**Exercise instructions**
Please reproduce the lines from the one containing "widget.pdf: [102,268,130,305] ->" through the end of the data below exactly as they stand, and omit all pictures.

[Provided information — start]

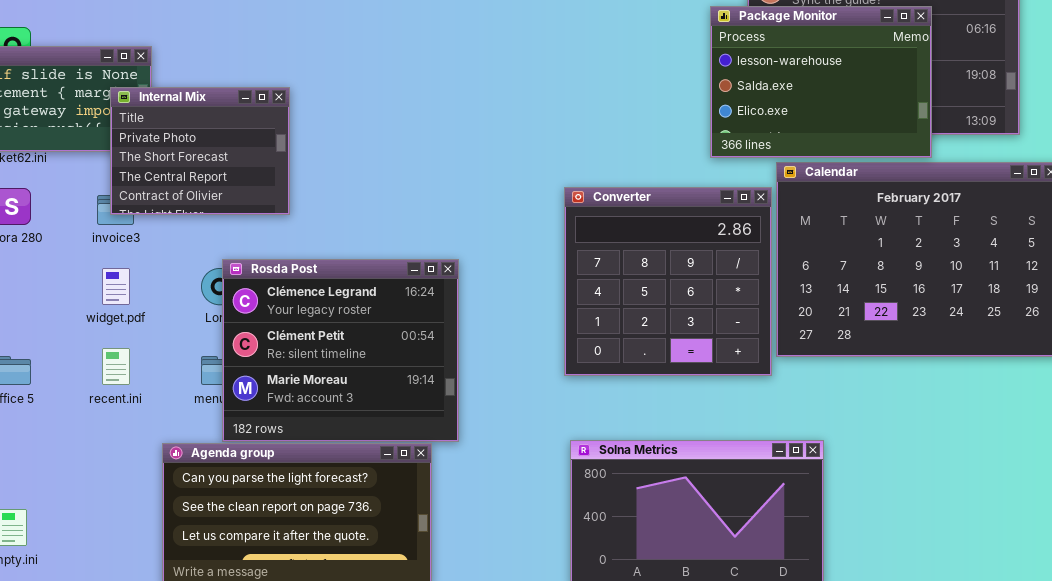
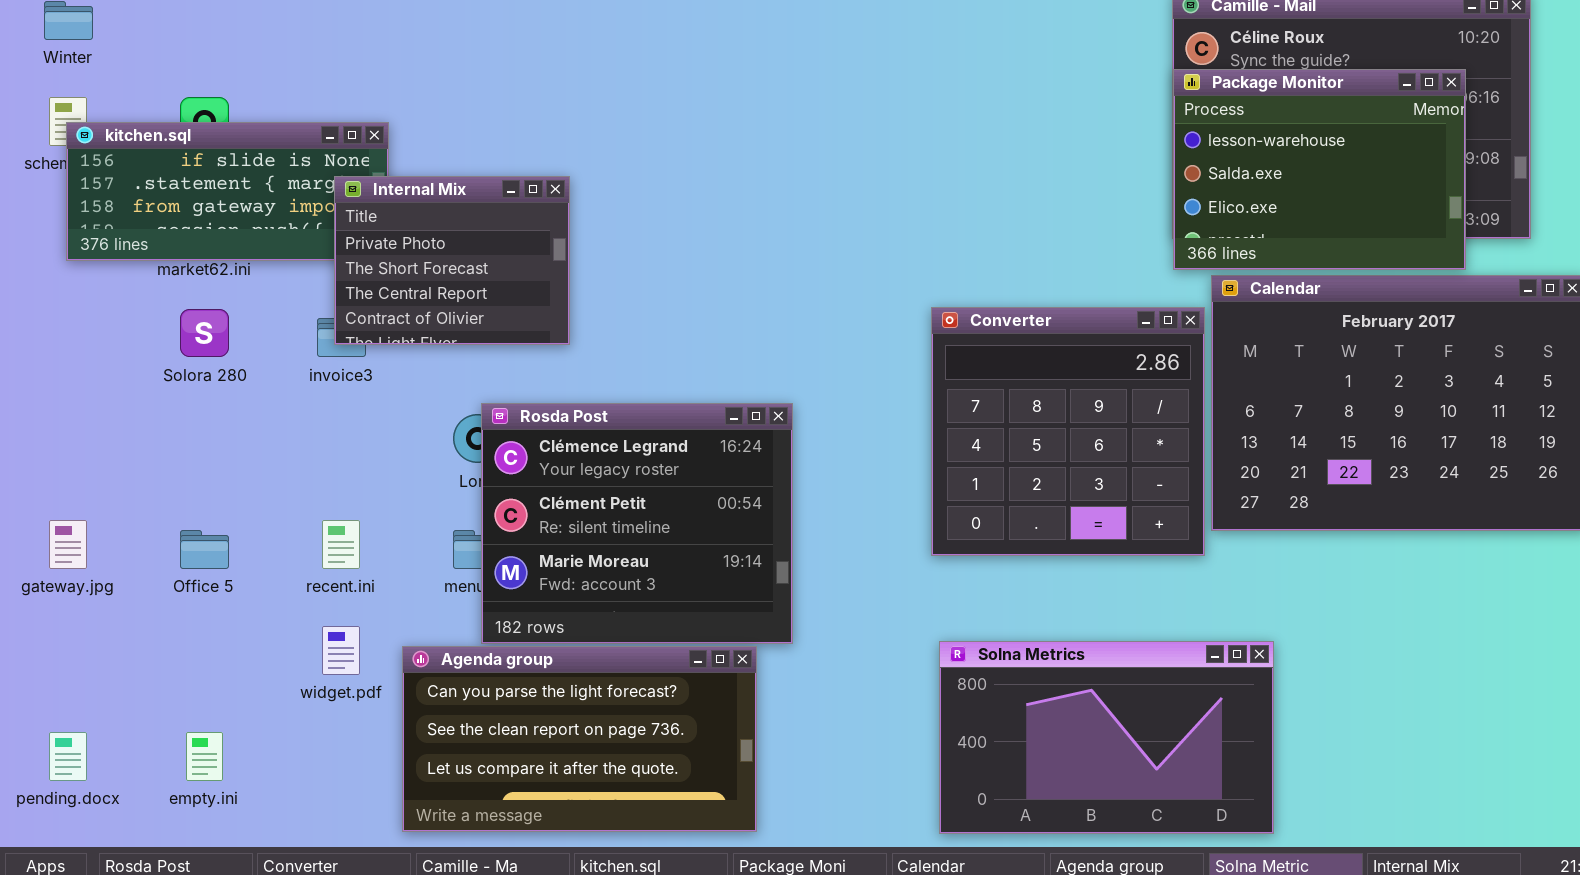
Package Monitor: [710,6,932,158] -> [1173,69,1466,270], moved
widget.pdf: [102,268,130,305] -> [322,626,360,675], moved

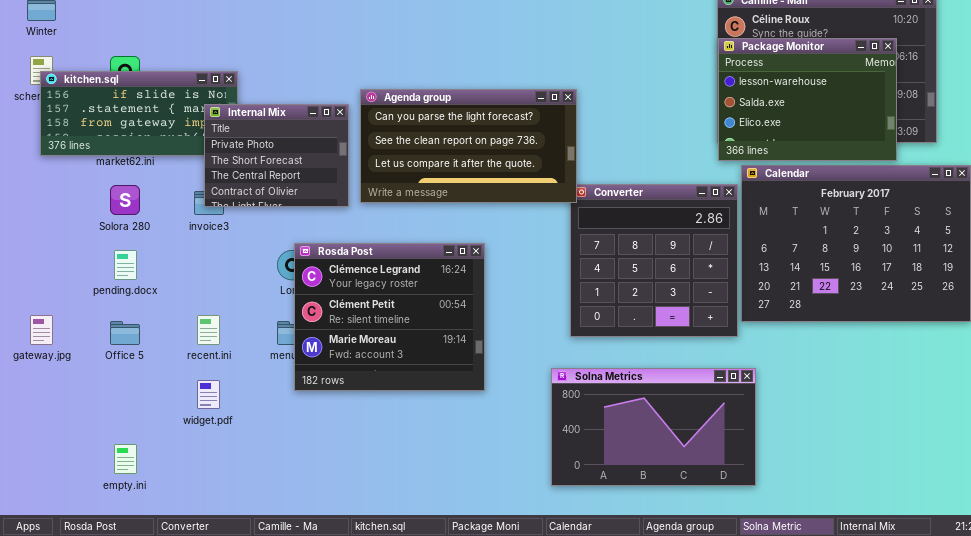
Solna Metrics: [939,641,1274,834] -> [551,368,756,486], moved
Agenda group: [402,646,757,832] -> [360,89,577,203], moved
pending.docx: [49,732,87,781] -> [114,250,137,280], moved

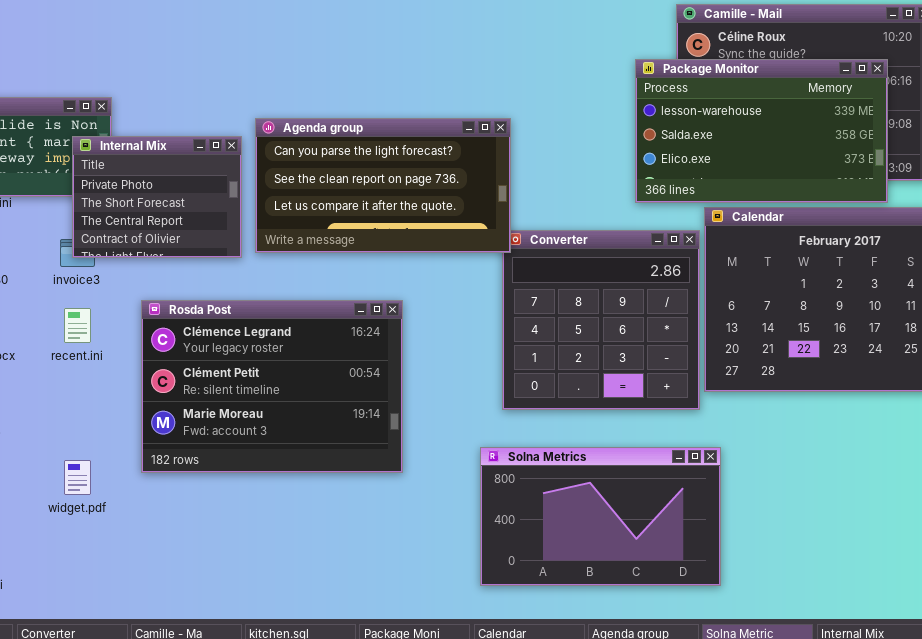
Package Monitor: [718,38,897,161] -> [635,59,888,203], resized
Rosda Post: [294,243,485,391] -> [141,300,403,473], resized
recent.ini: [197,315,220,345] -> [64,308,91,343], moved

[Provided information — finish]

**Response below**
widget.pdf: [102,268,130,305] -> [322,626,360,675], moved

Solna Metrics: [939,641,1274,834] -> [551,368,756,486], moved
Agenda group: [402,646,757,832] -> [360,89,577,203], moved
pending.docx: [49,732,87,781] -> [114,250,137,280], moved

Package Monitor: [718,38,897,161] -> [635,59,888,203], resized
Rosda Post: [294,243,485,391] -> [141,300,403,473], resized
recent.ini: [197,315,220,345] -> [64,308,91,343], moved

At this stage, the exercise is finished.